PROBLEM TO WORK ON. Starting with the line that has "IR3 pin OUT: RX -> none" in the records below and stopping after the line that has "LINE1 pin VCC: none -> VIN", output every line exactly and nothing else; skip pictures.

RECORDS TO USE.
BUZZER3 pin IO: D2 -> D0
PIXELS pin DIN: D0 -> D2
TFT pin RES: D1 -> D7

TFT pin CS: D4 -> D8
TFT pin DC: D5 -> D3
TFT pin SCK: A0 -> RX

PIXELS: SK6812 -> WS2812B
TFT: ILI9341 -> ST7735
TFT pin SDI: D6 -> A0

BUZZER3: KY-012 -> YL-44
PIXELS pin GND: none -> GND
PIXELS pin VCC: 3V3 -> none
* * *
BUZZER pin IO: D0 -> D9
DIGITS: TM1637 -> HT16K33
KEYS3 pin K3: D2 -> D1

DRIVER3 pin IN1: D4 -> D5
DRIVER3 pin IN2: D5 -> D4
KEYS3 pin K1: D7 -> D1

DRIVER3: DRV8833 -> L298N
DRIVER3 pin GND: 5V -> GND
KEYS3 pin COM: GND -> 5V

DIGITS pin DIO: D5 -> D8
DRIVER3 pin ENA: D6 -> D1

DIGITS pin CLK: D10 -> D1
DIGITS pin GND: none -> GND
* * *
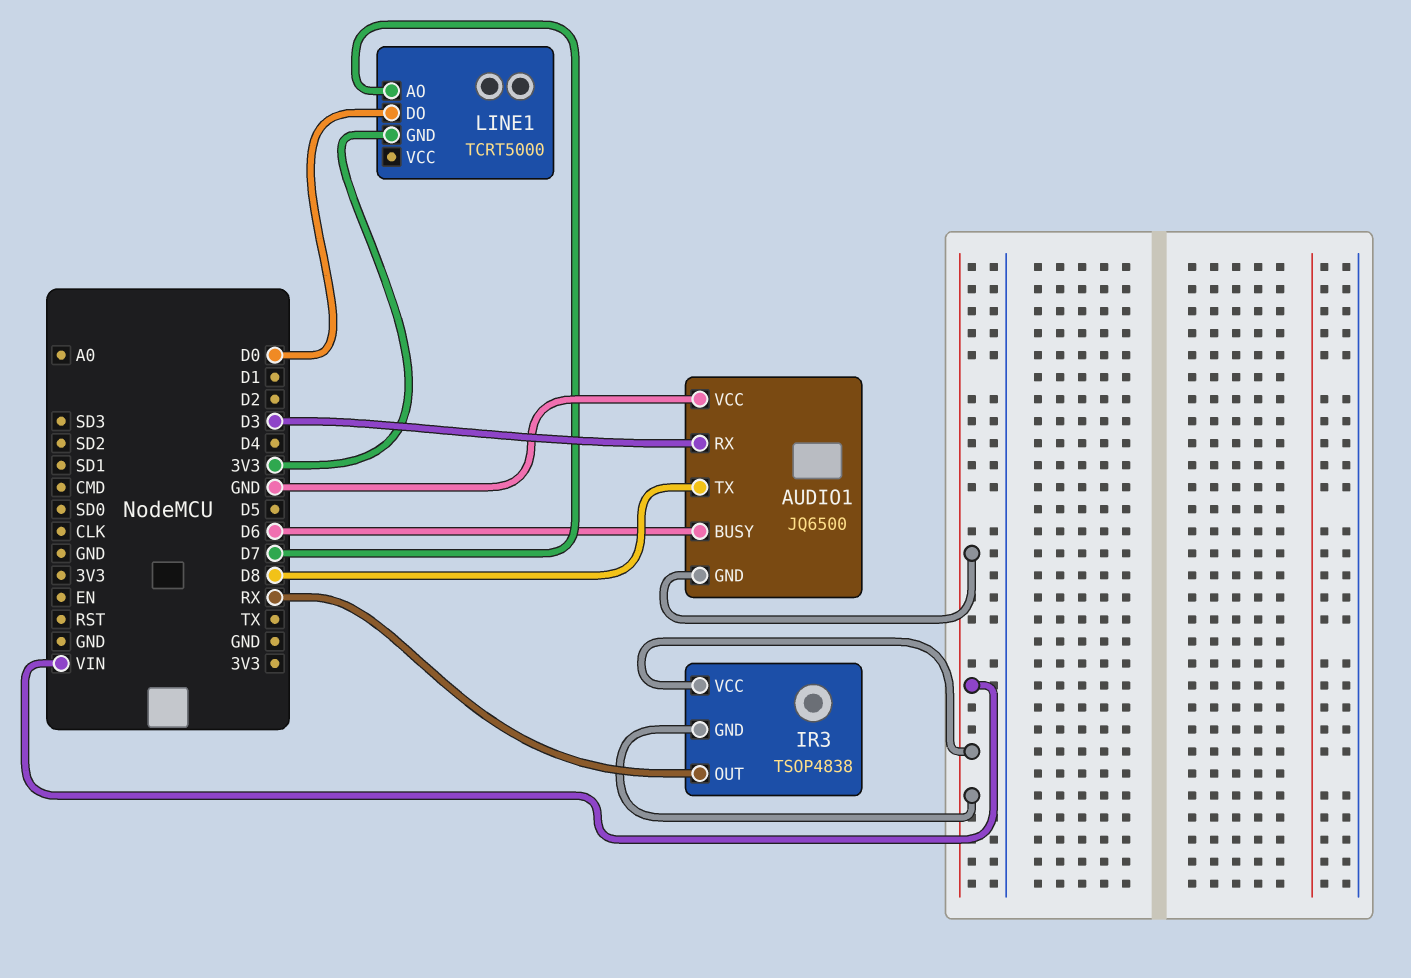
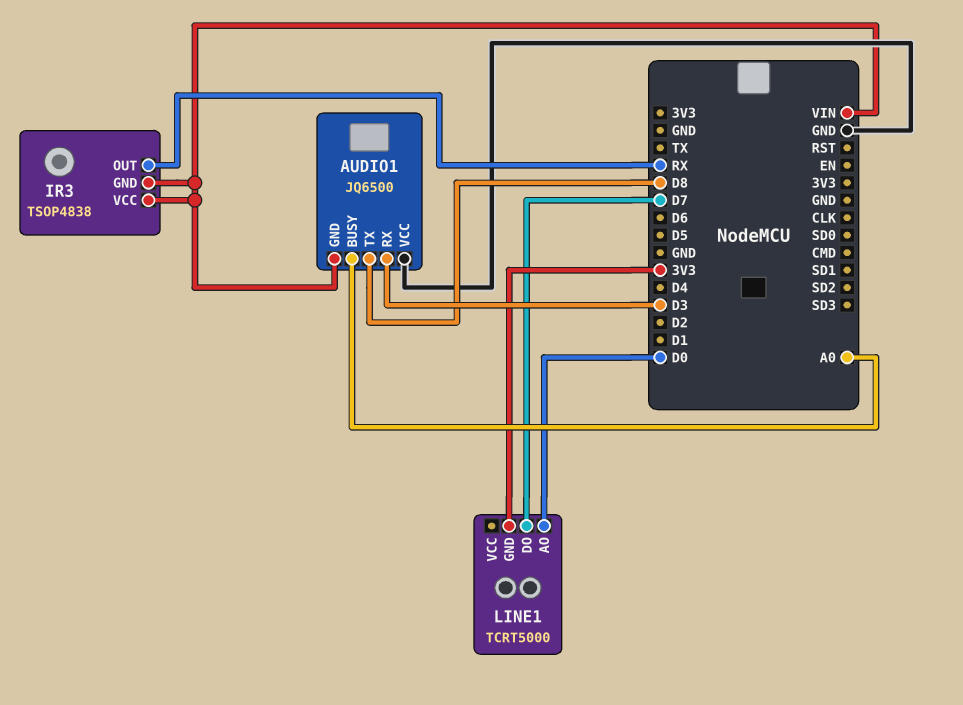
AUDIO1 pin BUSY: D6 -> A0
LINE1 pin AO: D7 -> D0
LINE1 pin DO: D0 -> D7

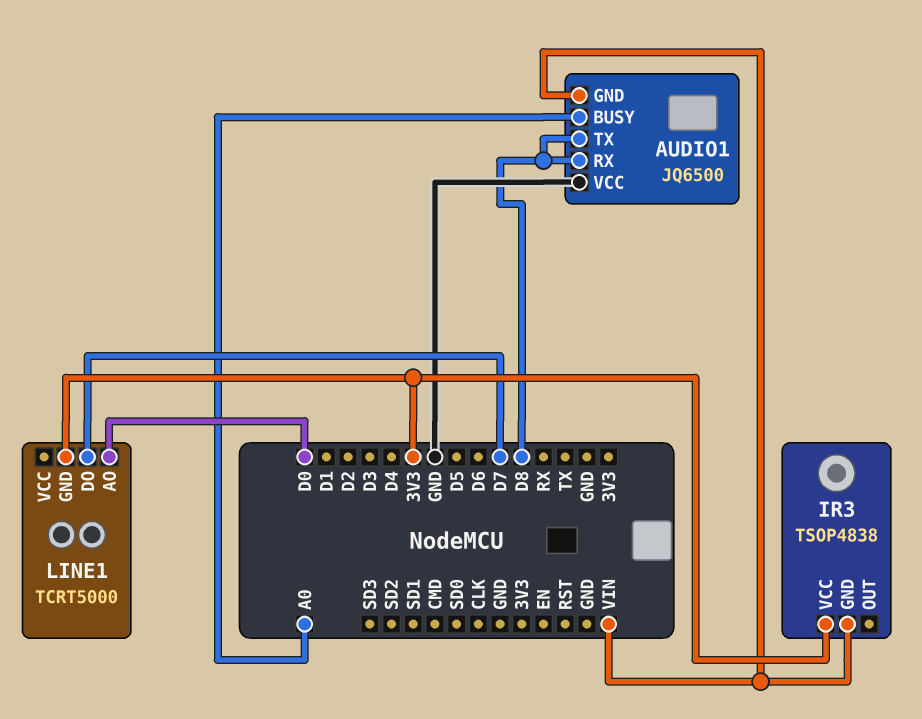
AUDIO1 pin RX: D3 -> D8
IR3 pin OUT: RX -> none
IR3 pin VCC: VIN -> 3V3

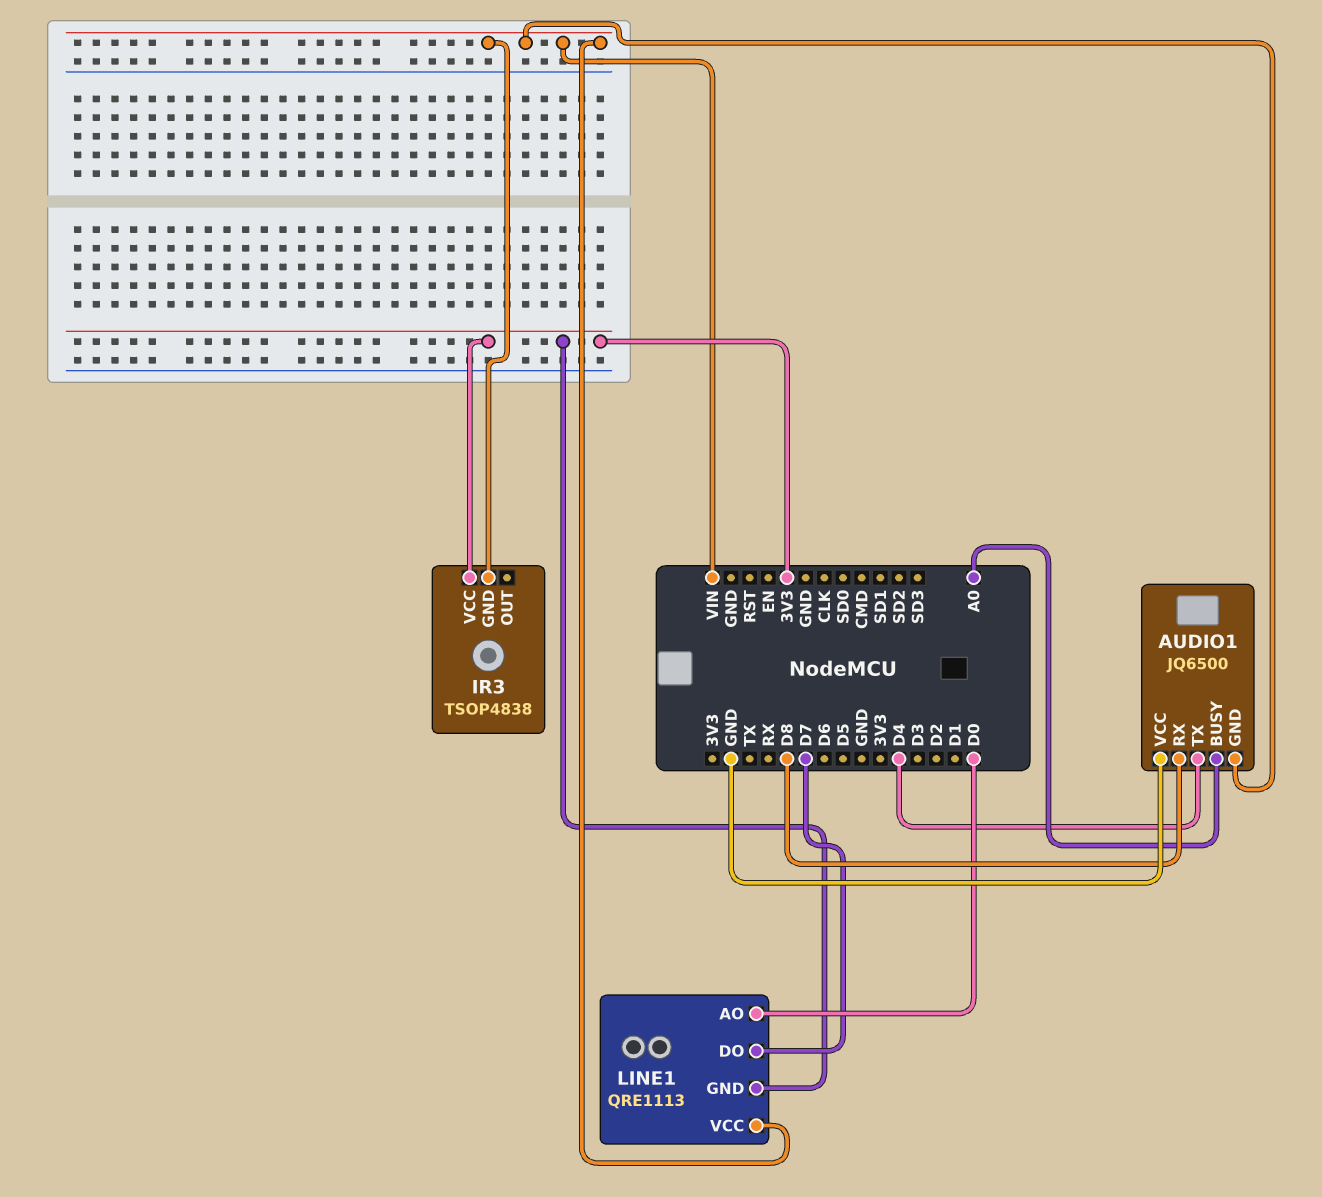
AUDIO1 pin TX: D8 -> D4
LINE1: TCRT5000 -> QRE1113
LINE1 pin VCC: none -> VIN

ANSWER TO THIS PROBLEM.
IR3 pin OUT: RX -> none
IR3 pin VCC: VIN -> 3V3

AUDIO1 pin TX: D8 -> D4
LINE1: TCRT5000 -> QRE1113
LINE1 pin VCC: none -> VIN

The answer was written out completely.